▶ Exercise objective
Set down exactly the lines that run from the one containing "green pentagon: (548, 918)" to the end of the material below, both included, without pictures.

Data to process section start

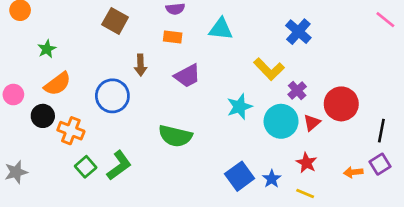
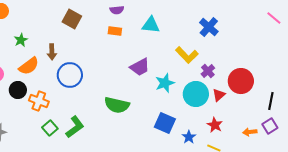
brown arrow: (141, 65) -> (52, 52), moved
purple trapezoid: (187, 76) -> (140, 67), moved
blue square: (240, 176) -> (165, 123), moved, turned -30

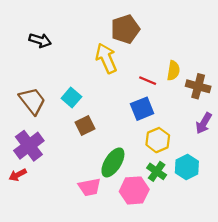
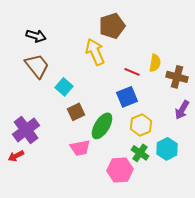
brown trapezoid: (32, 101) -> (37, 66), moved
green ellipse: (113, 162) -> (102, 126), moved
pink trapezoid: (89, 187) -> (80, 148), moved

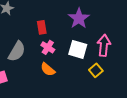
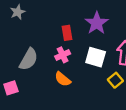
red rectangle: (42, 27) -> (67, 33), moved
pink cross: (48, 47) -> (63, 55), turned 32

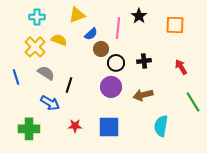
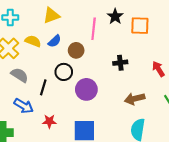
orange square: (175, 25) -> (140, 26), moved
blue semicircle: (91, 34) -> (55, 41), moved
black circle: (116, 63) -> (64, 72), moved
brown arrow: (143, 95) -> (135, 99), moved
red star: (75, 126) -> (49, 121), moved

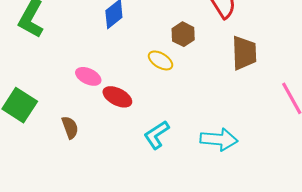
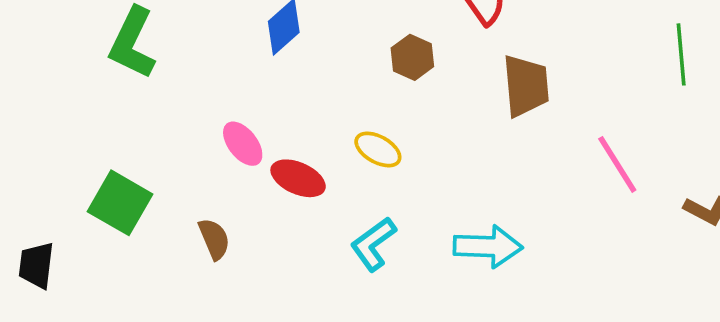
yellow ellipse: (161, 60) -> (378, 149), moved
pink ellipse: (88, 76) -> (243, 144), turned 30

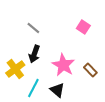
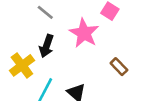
pink star: (63, 65) -> (84, 33), moved

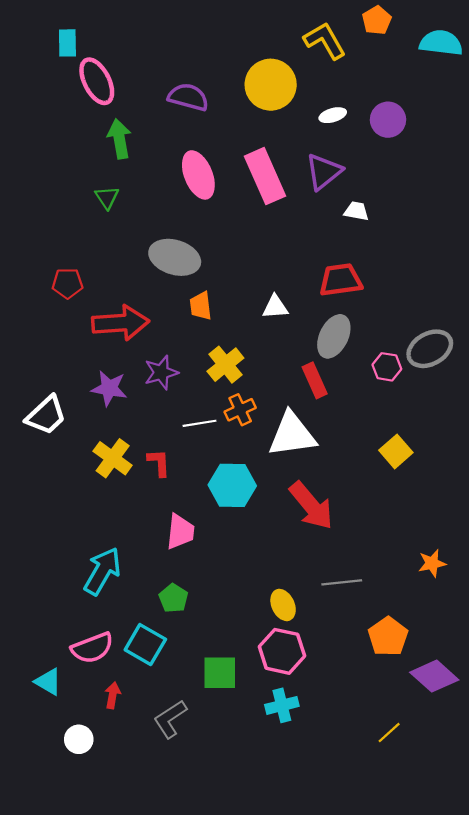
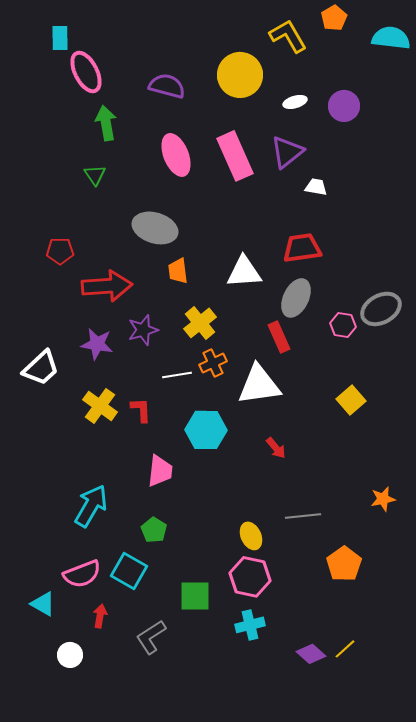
white triangle: (275, 307) -> (244, 272), size x1.5
red arrow: (311, 506) -> (276, 448), size x0.5
purple diamond: (434, 676) -> (311, 654), moved, size x0.7

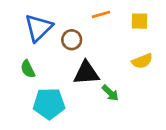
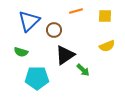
green semicircle: (28, 69) -> (21, 52), turned -48
black triangle: (86, 73) -> (65, 55), turned -30

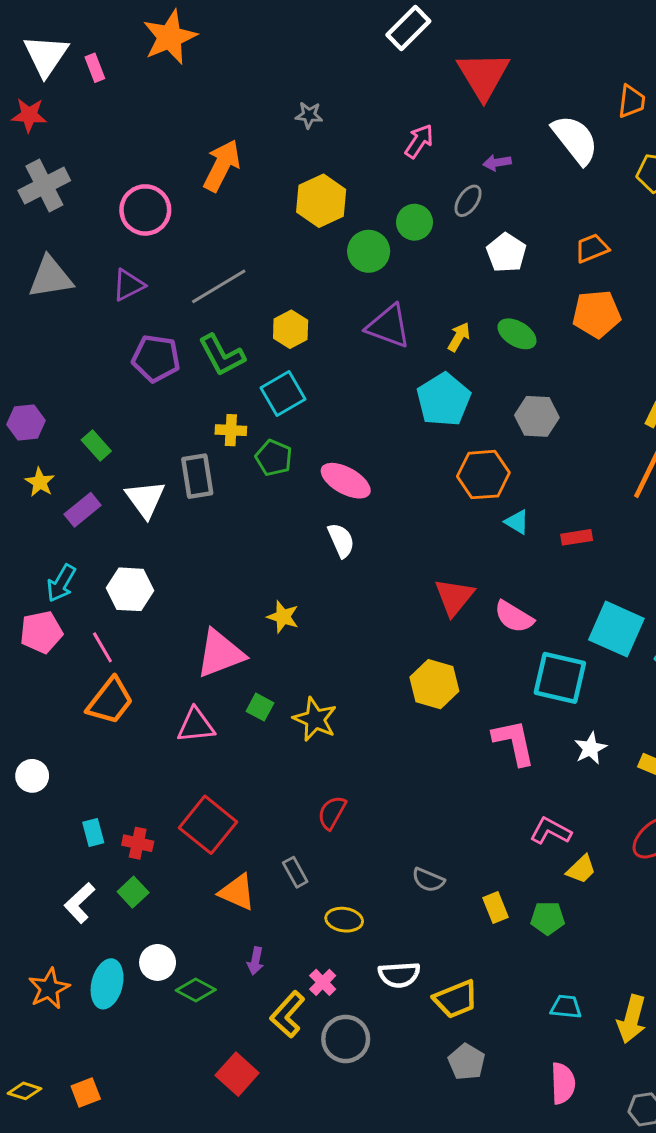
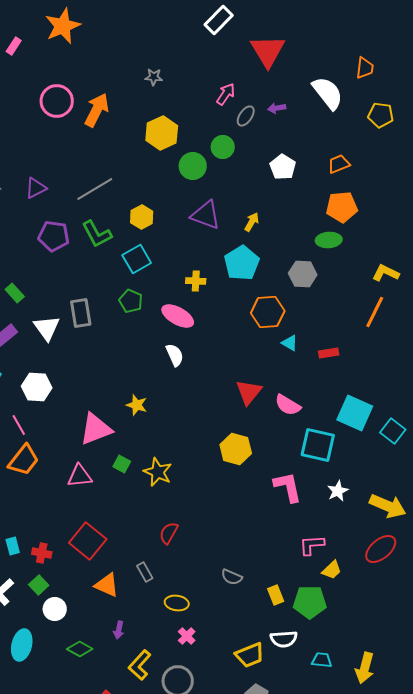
pink rectangle: (95, 68) -> (14, 46), turned 54
gray ellipse: (468, 201) -> (246, 116), moved
pink circle: (145, 210) -> (57, 101), moved
green ellipse: (517, 334) -> (329, 240), moved, turned -35
yellow cross: (231, 430) -> (196, 281), moved
pink L-shape: (551, 831) -> (312, 545), turned -32
green pentagon: (548, 918) -> (310, 602), size x1.5
white circle: (158, 962) -> (55, 609), moved
white semicircle: (399, 975) -> (284, 639), moved
pink cross: (323, 982) -> (187, 636), moved

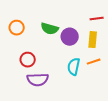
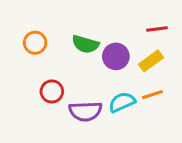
yellow rectangle: (93, 40) -> (151, 61), turned 49
cyan semicircle: (74, 67) -> (122, 102), turned 54
purple semicircle: (38, 80) -> (85, 111), moved

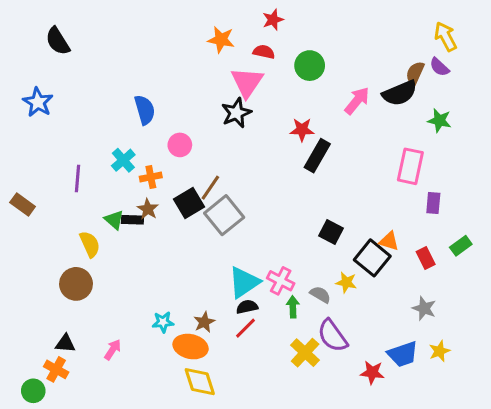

Data to process section end

▶ Answer section
green pentagon: (548, 918) -> (310, 602), size x1.5
white circle: (158, 962) -> (55, 609), moved
white semicircle: (399, 975) -> (284, 639), moved
pink cross: (323, 982) -> (187, 636), moved

yellow rectangle: (93, 40) -> (151, 61), turned 49
cyan semicircle: (74, 67) -> (122, 102), turned 54
purple semicircle: (38, 80) -> (85, 111), moved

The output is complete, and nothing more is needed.